Task to complete: What follows is a set of records; give them all back exactly.

Records supplied:
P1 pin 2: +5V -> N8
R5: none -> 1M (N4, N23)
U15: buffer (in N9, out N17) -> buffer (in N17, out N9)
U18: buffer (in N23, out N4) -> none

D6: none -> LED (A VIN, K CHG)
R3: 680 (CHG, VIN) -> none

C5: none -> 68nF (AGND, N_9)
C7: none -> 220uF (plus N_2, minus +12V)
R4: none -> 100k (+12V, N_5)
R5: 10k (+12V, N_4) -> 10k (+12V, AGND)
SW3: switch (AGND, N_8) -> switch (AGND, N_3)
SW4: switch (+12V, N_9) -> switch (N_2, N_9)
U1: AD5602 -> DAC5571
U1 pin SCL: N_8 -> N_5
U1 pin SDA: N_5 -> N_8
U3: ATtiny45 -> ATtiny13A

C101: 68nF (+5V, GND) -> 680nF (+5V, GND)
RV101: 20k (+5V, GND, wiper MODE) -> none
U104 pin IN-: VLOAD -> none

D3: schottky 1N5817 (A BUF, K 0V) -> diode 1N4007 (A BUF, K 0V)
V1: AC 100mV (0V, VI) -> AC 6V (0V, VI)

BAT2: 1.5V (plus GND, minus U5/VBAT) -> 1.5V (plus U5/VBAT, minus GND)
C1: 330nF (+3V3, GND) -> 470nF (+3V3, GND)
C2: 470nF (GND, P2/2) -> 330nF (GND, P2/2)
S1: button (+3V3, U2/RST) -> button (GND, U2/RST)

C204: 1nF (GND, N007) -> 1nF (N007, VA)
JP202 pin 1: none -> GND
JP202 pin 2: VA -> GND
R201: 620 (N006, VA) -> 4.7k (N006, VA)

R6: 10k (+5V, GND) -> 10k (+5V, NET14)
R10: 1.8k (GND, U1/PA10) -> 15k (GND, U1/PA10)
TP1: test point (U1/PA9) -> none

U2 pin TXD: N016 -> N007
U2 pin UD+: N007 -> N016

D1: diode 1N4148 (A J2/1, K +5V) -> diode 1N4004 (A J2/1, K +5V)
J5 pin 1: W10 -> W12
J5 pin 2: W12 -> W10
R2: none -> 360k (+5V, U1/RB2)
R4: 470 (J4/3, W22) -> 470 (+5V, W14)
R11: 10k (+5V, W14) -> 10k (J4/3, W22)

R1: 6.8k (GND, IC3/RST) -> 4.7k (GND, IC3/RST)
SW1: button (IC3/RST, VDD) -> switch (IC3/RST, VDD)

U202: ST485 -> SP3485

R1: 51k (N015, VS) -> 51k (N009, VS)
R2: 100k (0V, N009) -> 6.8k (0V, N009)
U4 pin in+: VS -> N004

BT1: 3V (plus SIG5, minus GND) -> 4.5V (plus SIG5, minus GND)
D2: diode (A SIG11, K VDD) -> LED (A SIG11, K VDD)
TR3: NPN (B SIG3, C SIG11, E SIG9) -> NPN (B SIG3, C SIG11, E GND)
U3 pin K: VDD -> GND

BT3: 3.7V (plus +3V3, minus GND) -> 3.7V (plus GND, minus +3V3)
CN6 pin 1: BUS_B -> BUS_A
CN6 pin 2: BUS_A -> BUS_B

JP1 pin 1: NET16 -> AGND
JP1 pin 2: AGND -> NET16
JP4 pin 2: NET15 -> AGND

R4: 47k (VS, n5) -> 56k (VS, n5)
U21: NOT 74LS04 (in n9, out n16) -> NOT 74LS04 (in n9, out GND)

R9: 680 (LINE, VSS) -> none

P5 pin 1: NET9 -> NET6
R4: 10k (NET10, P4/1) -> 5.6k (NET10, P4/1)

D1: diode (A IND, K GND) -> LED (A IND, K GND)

Written solution:
P1 pin 2: +5V -> N8
R5: none -> 1M (N4, N23)
U15: buffer (in N9, out N17) -> buffer (in N17, out N9)
U18: buffer (in N23, out N4) -> none

D6: none -> LED (A VIN, K CHG)
R3: 680 (CHG, VIN) -> none

C5: none -> 68nF (AGND, N_9)
C7: none -> 220uF (plus N_2, minus +12V)
R4: none -> 100k (+12V, N_5)
R5: 10k (+12V, N_4) -> 10k (+12V, AGND)
SW3: switch (AGND, N_8) -> switch (AGND, N_3)
SW4: switch (+12V, N_9) -> switch (N_2, N_9)
U1: AD5602 -> DAC5571
U1 pin SCL: N_8 -> N_5
U1 pin SDA: N_5 -> N_8
U3: ATtiny45 -> ATtiny13A

C101: 68nF (+5V, GND) -> 680nF (+5V, GND)
RV101: 20k (+5V, GND, wiper MODE) -> none
U104 pin IN-: VLOAD -> none

D3: schottky 1N5817 (A BUF, K 0V) -> diode 1N4007 (A BUF, K 0V)
V1: AC 100mV (0V, VI) -> AC 6V (0V, VI)

BAT2: 1.5V (plus GND, minus U5/VBAT) -> 1.5V (plus U5/VBAT, minus GND)
C1: 330nF (+3V3, GND) -> 470nF (+3V3, GND)
C2: 470nF (GND, P2/2) -> 330nF (GND, P2/2)
S1: button (+3V3, U2/RST) -> button (GND, U2/RST)

C204: 1nF (GND, N007) -> 1nF (N007, VA)
JP202 pin 1: none -> GND
JP202 pin 2: VA -> GND
R201: 620 (N006, VA) -> 4.7k (N006, VA)

R6: 10k (+5V, GND) -> 10k (+5V, NET14)
R10: 1.8k (GND, U1/PA10) -> 15k (GND, U1/PA10)
TP1: test point (U1/PA9) -> none

U2 pin TXD: N016 -> N007
U2 pin UD+: N007 -> N016

D1: diode 1N4148 (A J2/1, K +5V) -> diode 1N4004 (A J2/1, K +5V)
J5 pin 1: W10 -> W12
J5 pin 2: W12 -> W10
R2: none -> 360k (+5V, U1/RB2)
R4: 470 (J4/3, W22) -> 470 (+5V, W14)
R11: 10k (+5V, W14) -> 10k (J4/3, W22)

R1: 6.8k (GND, IC3/RST) -> 4.7k (GND, IC3/RST)
SW1: button (IC3/RST, VDD) -> switch (IC3/RST, VDD)

U202: ST485 -> SP3485

R1: 51k (N015, VS) -> 51k (N009, VS)
R2: 100k (0V, N009) -> 6.8k (0V, N009)
U4 pin in+: VS -> N004

BT1: 3V (plus SIG5, minus GND) -> 4.5V (plus SIG5, minus GND)
D2: diode (A SIG11, K VDD) -> LED (A SIG11, K VDD)
TR3: NPN (B SIG3, C SIG11, E SIG9) -> NPN (B SIG3, C SIG11, E GND)
U3 pin K: VDD -> GND

BT3: 3.7V (plus +3V3, minus GND) -> 3.7V (plus GND, minus +3V3)
CN6 pin 1: BUS_B -> BUS_A
CN6 pin 2: BUS_A -> BUS_B

JP1 pin 1: NET16 -> AGND
JP1 pin 2: AGND -> NET16
JP4 pin 2: NET15 -> AGND

R4: 47k (VS, n5) -> 56k (VS, n5)
U21: NOT 74LS04 (in n9, out n16) -> NOT 74LS04 (in n9, out GND)

R9: 680 (LINE, VSS) -> none

P5 pin 1: NET9 -> NET6
R4: 10k (NET10, P4/1) -> 5.6k (NET10, P4/1)

D1: diode (A IND, K GND) -> LED (A IND, K GND)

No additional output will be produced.